▶ Extracted information
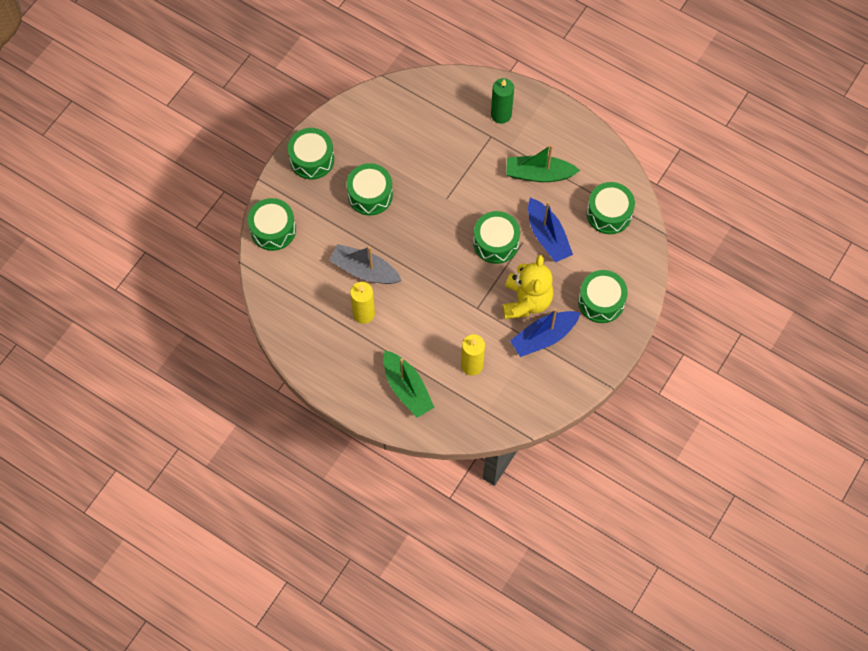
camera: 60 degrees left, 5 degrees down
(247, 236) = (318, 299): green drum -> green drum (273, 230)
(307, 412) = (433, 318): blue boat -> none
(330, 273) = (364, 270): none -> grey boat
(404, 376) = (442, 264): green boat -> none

▶ Instructions to follow
Each entry is to be returned as it stands, and each picture is to be left out.

▶ Response to this exercise
camera: 60 degrees left, 5 degrees down
(247, 236) = (318, 299): green drum -> green drum (273, 230)
(307, 412) = (433, 318): blue boat -> none
(330, 273) = (364, 270): none -> grey boat
(404, 376) = (442, 264): green boat -> none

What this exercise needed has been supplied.